**Instructions to follow**
Take the entries that follow and return only the lines from the one with "PIXELS1 pin DIN: GP12 -> GP13" through the final line, leaving every picture behind.

**Data for the task**
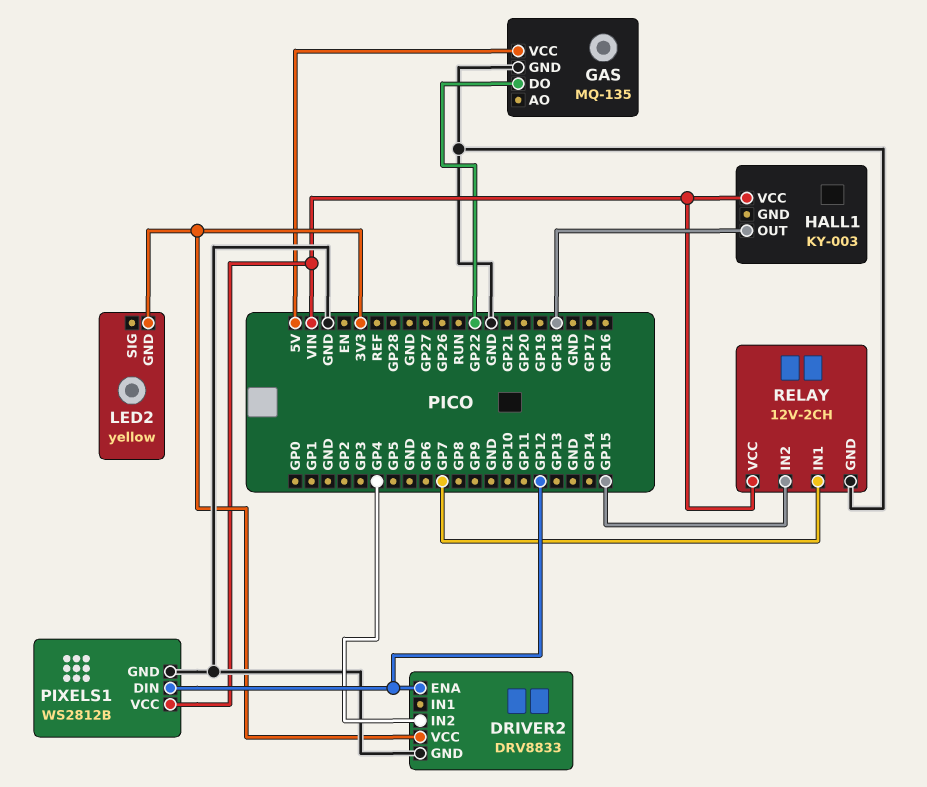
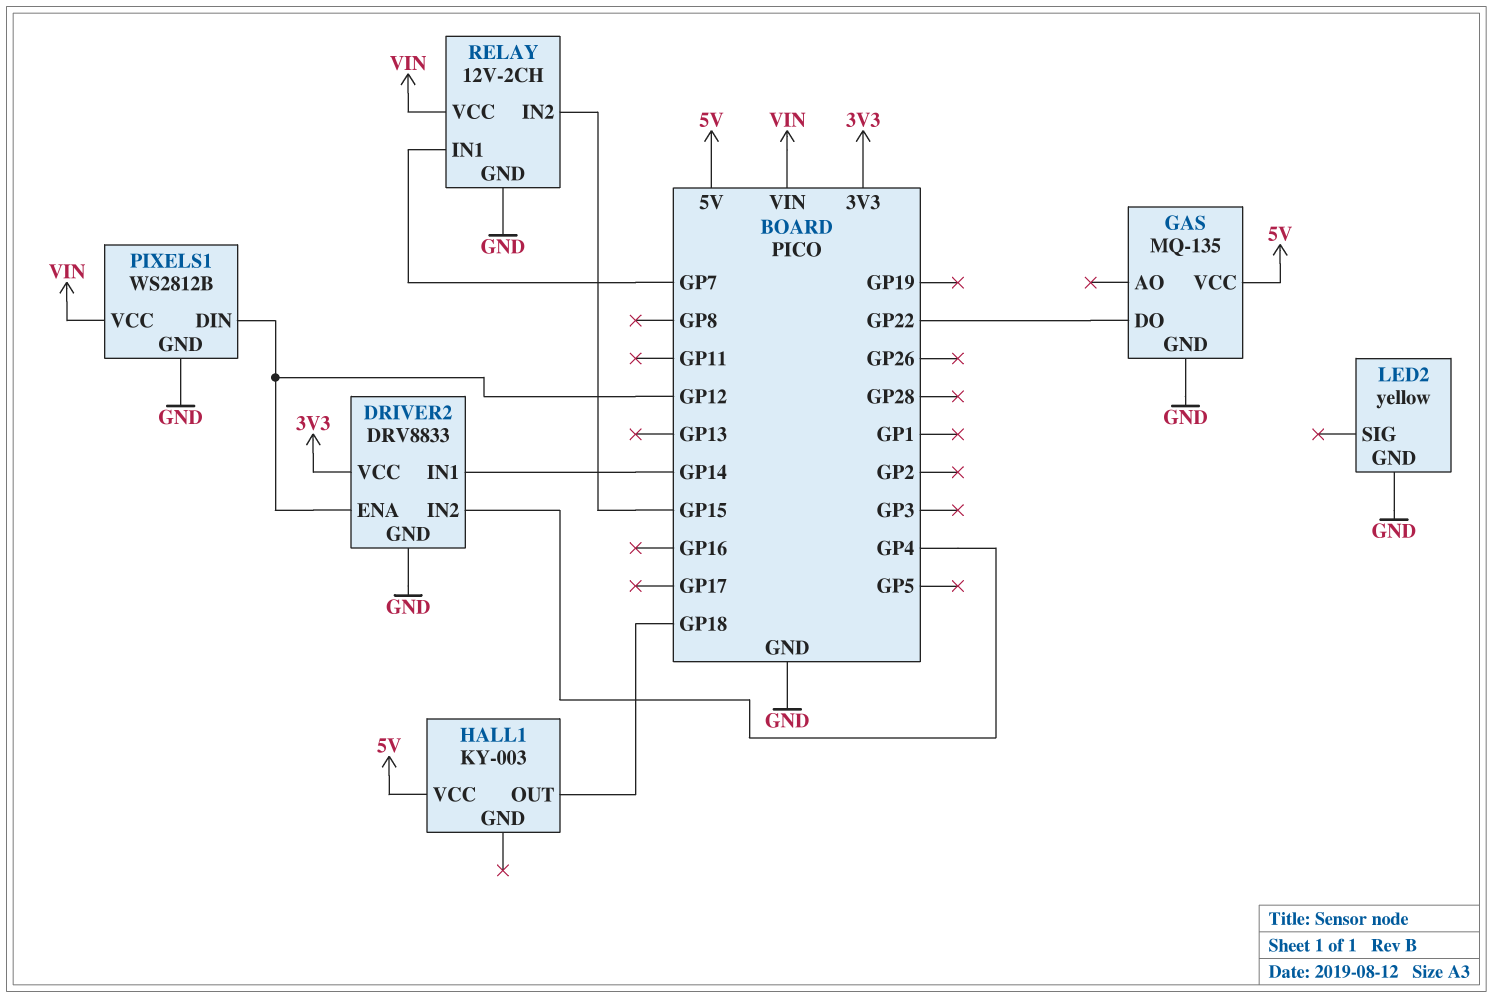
DRIVER2 pin IN1: none -> GP14
HALL1 pin VCC: VIN -> 5V
LED2 pin GND: 3V3 -> GND

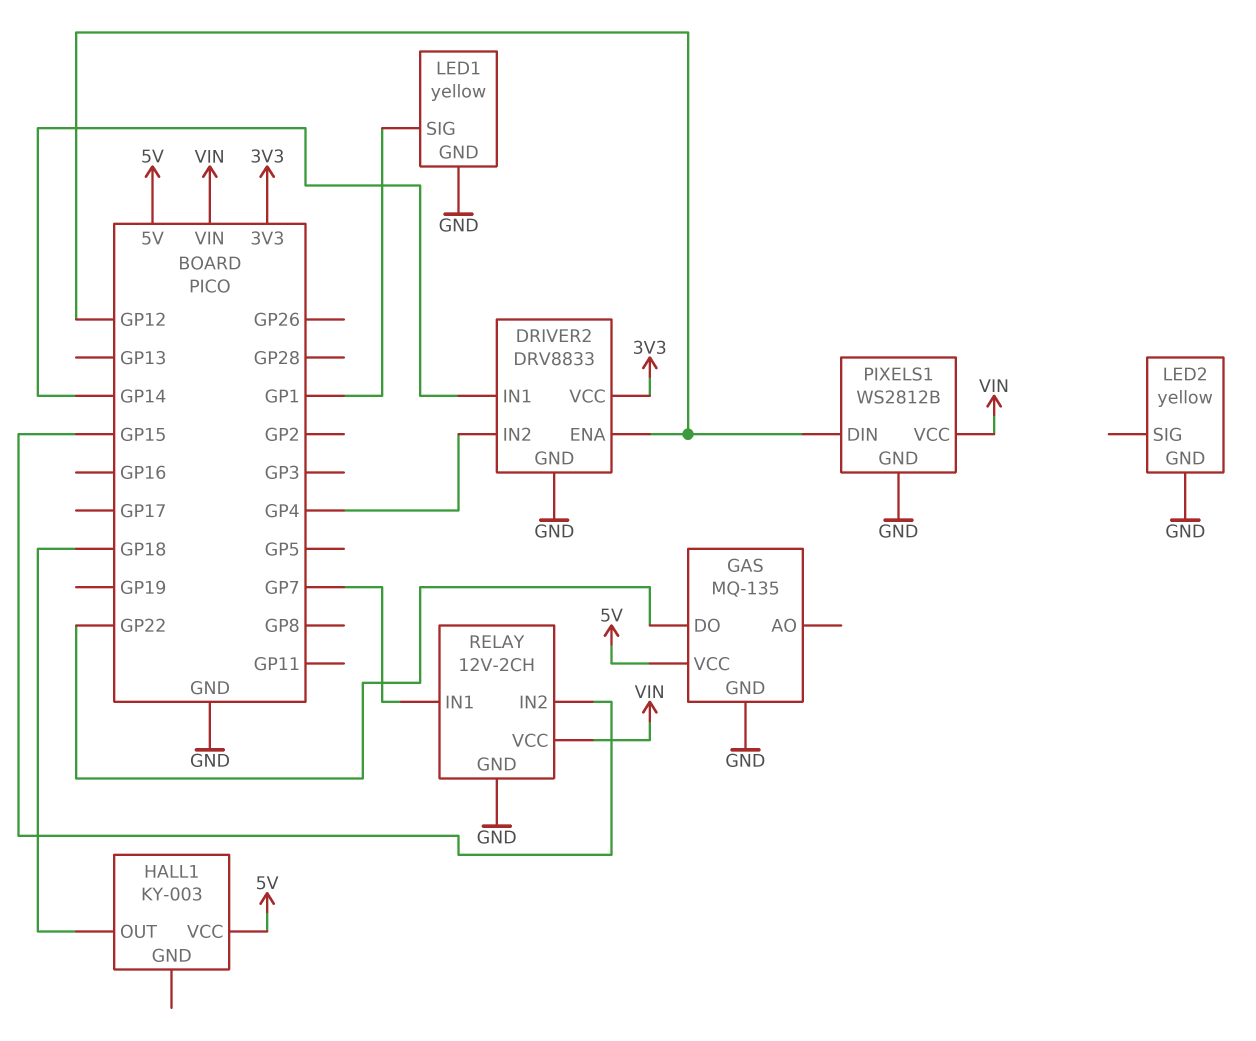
LED1: none -> yellow
LED1 pin GND: none -> GND
LED1 pin SIG: none -> GP1

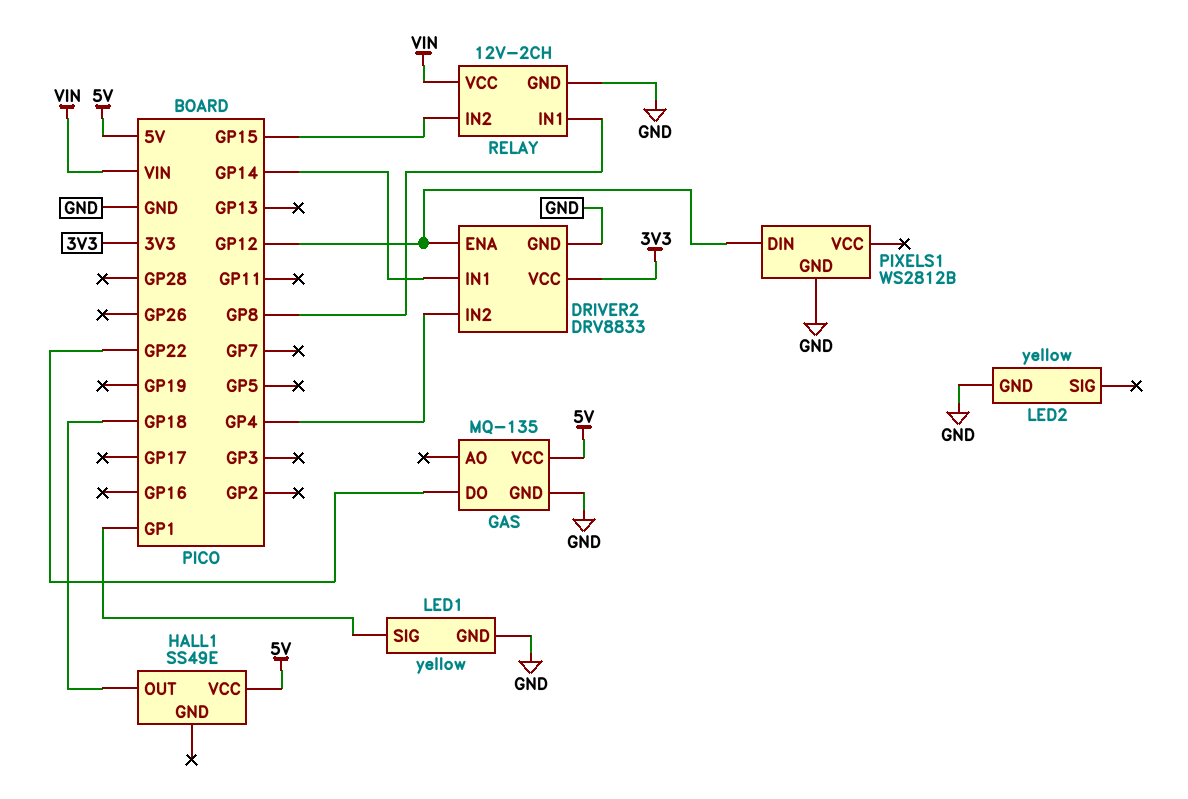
HALL1: KY-003 -> SS49E
PIXELS1 pin VCC: VIN -> none
RELAY pin IN1: GP7 -> GP8

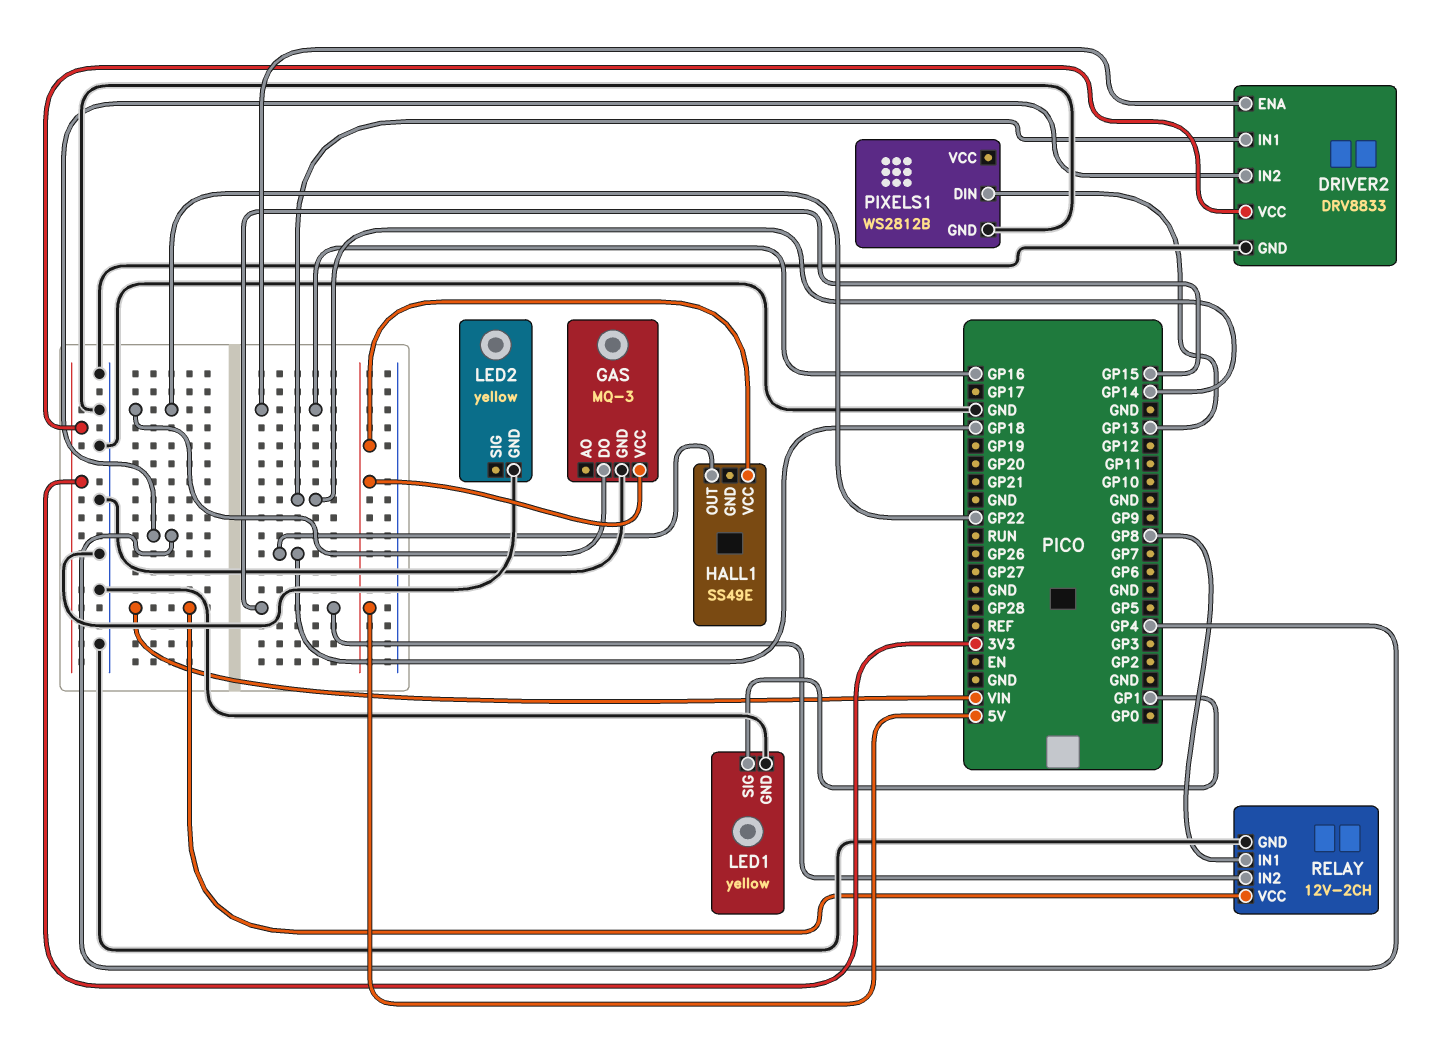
DRIVER2 pin ENA: GP12 -> GP16
GAS: MQ-135 -> MQ-3
PIXELS1 pin DIN: GP12 -> GP13

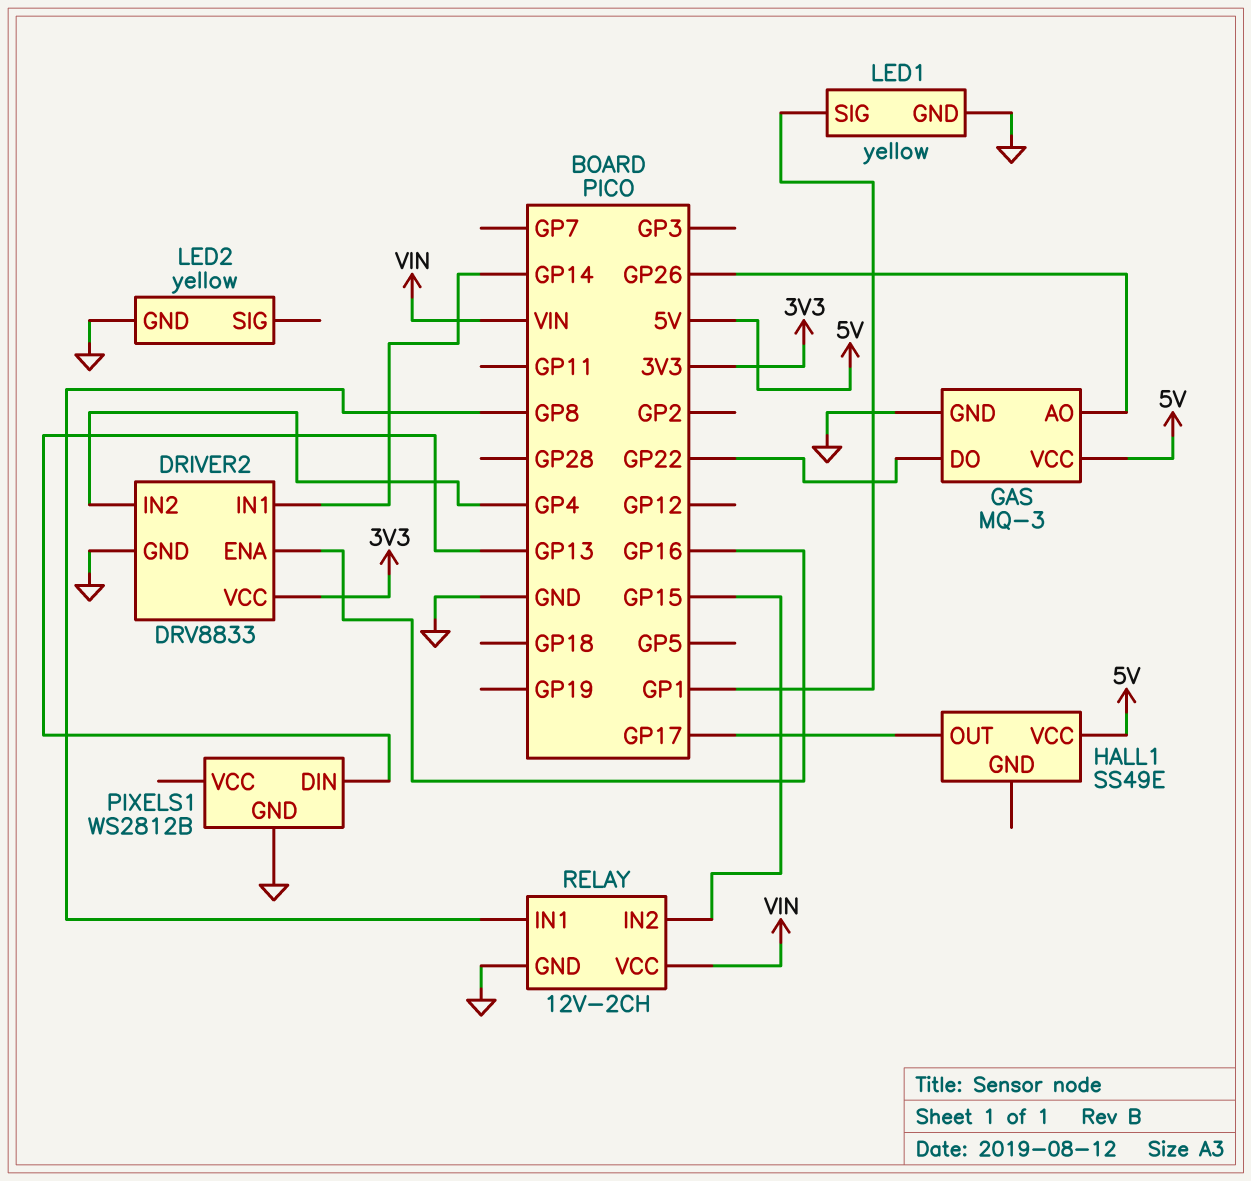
GAS pin AO: none -> GP26
HALL1 pin OUT: GP18 -> GP17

**Solution below**
PIXELS1 pin DIN: GP12 -> GP13

GAS pin AO: none -> GP26
HALL1 pin OUT: GP18 -> GP17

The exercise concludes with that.